• _Data provided_:

------------

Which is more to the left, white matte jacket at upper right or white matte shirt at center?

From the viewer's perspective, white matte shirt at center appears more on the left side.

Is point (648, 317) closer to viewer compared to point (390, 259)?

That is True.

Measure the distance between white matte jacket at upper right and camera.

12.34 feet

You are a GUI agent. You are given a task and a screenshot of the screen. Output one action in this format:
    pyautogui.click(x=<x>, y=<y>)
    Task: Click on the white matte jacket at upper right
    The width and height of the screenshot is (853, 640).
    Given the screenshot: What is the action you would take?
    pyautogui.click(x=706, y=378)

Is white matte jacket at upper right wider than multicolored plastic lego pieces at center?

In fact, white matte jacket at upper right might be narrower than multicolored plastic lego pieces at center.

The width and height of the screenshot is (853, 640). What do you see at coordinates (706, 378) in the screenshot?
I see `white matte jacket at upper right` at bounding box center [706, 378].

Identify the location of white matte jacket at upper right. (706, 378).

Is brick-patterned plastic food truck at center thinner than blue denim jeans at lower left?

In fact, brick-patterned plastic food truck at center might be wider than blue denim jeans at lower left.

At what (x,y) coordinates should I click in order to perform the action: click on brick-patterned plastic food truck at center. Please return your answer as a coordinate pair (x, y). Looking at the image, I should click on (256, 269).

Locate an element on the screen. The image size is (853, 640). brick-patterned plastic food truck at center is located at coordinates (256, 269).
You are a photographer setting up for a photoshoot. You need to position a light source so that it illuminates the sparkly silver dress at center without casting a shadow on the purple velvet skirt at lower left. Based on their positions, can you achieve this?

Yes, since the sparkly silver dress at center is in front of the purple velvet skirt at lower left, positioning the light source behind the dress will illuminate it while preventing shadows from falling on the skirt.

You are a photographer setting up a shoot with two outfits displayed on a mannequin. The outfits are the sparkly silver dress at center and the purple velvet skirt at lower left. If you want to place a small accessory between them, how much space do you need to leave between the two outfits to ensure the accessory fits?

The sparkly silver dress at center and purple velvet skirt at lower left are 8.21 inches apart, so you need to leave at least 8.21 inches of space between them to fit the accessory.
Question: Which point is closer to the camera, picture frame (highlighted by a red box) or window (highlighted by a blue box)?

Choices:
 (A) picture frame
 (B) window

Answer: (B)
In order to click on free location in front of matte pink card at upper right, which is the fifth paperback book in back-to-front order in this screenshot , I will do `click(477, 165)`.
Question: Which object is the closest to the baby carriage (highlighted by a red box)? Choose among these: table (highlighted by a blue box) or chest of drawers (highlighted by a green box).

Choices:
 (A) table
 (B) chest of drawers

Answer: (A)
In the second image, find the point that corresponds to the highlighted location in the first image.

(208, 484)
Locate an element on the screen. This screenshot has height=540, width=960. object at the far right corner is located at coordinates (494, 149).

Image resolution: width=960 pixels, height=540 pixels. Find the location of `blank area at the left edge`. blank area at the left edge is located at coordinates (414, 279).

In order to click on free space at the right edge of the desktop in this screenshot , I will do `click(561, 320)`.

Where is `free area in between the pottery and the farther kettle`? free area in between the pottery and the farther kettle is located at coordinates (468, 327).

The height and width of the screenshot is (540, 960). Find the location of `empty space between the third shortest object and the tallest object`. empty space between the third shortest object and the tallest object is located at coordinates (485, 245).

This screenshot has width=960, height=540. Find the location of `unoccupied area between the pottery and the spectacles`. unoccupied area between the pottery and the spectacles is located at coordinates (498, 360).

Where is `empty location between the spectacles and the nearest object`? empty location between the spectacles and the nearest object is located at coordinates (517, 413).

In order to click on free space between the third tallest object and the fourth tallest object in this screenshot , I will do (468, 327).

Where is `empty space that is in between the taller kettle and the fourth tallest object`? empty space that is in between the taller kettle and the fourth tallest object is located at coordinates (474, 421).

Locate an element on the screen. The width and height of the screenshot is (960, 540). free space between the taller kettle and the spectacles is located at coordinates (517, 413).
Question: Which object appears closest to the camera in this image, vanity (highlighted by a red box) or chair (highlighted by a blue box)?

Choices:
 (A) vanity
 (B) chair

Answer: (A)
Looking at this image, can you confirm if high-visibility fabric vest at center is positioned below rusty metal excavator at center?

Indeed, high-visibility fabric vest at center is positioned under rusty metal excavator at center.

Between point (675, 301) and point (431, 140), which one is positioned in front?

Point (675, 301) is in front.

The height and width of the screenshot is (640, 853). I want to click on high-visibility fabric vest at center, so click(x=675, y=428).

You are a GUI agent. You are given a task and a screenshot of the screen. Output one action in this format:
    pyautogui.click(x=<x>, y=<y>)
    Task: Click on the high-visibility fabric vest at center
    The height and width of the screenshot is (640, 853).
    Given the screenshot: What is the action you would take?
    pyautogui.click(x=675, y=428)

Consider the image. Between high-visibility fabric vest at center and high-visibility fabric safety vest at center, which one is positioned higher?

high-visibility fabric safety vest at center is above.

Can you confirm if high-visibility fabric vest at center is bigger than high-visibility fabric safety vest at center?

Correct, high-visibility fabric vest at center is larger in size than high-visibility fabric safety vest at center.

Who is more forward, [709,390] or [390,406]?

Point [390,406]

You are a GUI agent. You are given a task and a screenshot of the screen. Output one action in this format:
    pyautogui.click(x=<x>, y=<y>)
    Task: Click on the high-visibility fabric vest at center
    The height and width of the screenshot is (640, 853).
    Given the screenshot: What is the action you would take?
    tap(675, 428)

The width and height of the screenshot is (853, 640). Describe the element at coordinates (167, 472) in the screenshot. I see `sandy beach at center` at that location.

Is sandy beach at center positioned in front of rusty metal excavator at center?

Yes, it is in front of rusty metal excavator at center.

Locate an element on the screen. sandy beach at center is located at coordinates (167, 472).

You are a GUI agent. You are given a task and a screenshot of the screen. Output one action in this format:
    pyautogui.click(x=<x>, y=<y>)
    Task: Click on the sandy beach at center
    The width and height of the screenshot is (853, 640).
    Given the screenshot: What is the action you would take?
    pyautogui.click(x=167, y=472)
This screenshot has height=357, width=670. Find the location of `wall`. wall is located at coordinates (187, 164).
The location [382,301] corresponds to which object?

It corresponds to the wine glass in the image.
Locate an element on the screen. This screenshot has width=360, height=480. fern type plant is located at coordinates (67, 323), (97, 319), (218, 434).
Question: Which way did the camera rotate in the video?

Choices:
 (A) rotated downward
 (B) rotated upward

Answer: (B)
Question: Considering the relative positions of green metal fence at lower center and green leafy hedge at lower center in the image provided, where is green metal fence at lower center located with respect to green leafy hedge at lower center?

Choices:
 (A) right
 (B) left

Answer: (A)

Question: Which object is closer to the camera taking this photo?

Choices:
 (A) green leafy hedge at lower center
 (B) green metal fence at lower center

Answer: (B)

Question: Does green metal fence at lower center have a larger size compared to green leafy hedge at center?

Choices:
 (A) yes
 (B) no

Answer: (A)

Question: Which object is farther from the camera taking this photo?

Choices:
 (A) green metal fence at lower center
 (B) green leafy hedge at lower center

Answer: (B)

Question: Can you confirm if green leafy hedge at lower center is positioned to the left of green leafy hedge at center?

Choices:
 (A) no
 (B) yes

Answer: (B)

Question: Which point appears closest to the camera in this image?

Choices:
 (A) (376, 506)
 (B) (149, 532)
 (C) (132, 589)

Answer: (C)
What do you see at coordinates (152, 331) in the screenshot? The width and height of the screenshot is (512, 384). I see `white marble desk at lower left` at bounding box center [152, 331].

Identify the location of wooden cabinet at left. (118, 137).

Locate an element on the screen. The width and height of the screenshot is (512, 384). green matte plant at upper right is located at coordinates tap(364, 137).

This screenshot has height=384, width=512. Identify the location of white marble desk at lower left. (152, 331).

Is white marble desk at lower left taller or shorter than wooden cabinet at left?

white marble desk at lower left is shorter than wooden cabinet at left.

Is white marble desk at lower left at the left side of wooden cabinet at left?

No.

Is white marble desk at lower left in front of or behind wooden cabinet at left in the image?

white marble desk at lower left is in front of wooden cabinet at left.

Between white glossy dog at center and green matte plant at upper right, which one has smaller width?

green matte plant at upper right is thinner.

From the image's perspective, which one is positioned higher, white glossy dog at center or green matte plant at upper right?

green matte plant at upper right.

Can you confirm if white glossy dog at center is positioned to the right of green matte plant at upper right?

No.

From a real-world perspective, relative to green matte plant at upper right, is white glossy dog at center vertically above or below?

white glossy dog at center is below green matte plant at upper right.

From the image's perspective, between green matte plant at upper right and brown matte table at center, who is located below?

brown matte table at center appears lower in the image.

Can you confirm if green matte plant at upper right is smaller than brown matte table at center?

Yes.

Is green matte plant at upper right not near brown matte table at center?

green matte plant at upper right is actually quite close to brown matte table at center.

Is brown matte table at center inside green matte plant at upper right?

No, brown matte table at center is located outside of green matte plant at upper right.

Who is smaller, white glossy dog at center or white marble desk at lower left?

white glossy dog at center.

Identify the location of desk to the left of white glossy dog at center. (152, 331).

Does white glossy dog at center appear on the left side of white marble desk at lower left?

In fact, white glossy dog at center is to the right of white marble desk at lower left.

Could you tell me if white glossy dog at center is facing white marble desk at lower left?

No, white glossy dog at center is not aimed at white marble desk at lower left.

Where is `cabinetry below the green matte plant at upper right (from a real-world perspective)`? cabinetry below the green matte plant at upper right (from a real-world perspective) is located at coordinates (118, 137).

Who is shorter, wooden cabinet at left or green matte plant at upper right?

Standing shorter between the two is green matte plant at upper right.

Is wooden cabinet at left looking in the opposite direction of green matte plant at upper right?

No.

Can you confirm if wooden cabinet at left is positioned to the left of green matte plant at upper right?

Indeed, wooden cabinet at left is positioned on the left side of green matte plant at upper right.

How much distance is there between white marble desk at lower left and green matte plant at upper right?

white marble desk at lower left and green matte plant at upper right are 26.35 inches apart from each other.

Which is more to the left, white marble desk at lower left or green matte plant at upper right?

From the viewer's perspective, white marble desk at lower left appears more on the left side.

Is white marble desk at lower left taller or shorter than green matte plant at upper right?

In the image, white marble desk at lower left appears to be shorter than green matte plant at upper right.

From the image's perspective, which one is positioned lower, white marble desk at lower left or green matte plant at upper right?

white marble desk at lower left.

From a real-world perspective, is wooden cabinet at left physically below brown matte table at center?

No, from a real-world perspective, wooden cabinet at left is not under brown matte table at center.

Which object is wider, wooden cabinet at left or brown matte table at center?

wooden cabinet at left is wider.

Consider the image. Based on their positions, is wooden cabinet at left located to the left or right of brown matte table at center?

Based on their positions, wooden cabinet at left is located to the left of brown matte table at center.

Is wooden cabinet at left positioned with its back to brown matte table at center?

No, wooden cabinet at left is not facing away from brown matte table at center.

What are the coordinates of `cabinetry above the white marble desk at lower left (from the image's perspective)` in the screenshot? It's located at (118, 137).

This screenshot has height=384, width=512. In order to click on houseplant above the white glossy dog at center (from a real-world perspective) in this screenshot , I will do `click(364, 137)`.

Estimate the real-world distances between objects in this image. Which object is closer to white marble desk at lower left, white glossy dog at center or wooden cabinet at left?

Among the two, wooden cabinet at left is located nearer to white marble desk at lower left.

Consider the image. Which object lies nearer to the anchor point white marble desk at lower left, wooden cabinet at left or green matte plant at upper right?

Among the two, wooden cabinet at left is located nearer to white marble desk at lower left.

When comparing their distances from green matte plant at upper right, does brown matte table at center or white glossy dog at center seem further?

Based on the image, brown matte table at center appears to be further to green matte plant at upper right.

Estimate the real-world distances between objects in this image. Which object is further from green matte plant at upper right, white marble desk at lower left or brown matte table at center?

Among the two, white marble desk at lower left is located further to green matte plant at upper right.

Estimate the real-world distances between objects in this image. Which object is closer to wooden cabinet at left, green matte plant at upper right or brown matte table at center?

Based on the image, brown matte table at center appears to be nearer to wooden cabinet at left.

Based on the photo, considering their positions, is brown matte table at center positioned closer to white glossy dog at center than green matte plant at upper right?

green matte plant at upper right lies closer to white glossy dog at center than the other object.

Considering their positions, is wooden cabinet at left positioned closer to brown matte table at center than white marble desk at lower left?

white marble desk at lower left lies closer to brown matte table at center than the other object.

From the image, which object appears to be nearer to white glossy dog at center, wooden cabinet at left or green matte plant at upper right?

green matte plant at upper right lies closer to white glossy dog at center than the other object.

------------

• _Direction_:
Return everything from the line that contains "Who is smaller, white" down to the line that contains "From a real-world perspective, is", both included, repeating those lines exactly.

• _Answer to the task_:
Who is smaller, white glossy dog at center or white marble desk at lower left?

white glossy dog at center.

Identify the location of desk to the left of white glossy dog at center. (152, 331).

Does white glossy dog at center appear on the left side of white marble desk at lower left?

In fact, white glossy dog at center is to the right of white marble desk at lower left.

Could you tell me if white glossy dog at center is facing white marble desk at lower left?

No, white glossy dog at center is not aimed at white marble desk at lower left.

Where is `cabinetry below the green matte plant at upper right (from a real-world perspective)`? cabinetry below the green matte plant at upper right (from a real-world perspective) is located at coordinates (118, 137).

Who is shorter, wooden cabinet at left or green matte plant at upper right?

Standing shorter between the two is green matte plant at upper right.

Is wooden cabinet at left looking in the opposite direction of green matte plant at upper right?

No.

Can you confirm if wooden cabinet at left is positioned to the left of green matte plant at upper right?

Indeed, wooden cabinet at left is positioned on the left side of green matte plant at upper right.

How much distance is there between white marble desk at lower left and green matte plant at upper right?

white marble desk at lower left and green matte plant at upper right are 26.35 inches apart from each other.

Which is more to the left, white marble desk at lower left or green matte plant at upper right?

From the viewer's perspective, white marble desk at lower left appears more on the left side.

Is white marble desk at lower left taller or shorter than green matte plant at upper right?

In the image, white marble desk at lower left appears to be shorter than green matte plant at upper right.

From the image's perspective, which one is positioned lower, white marble desk at lower left or green matte plant at upper right?

white marble desk at lower left.

From a real-world perspective, is wooden cabinet at left physically below brown matte table at center?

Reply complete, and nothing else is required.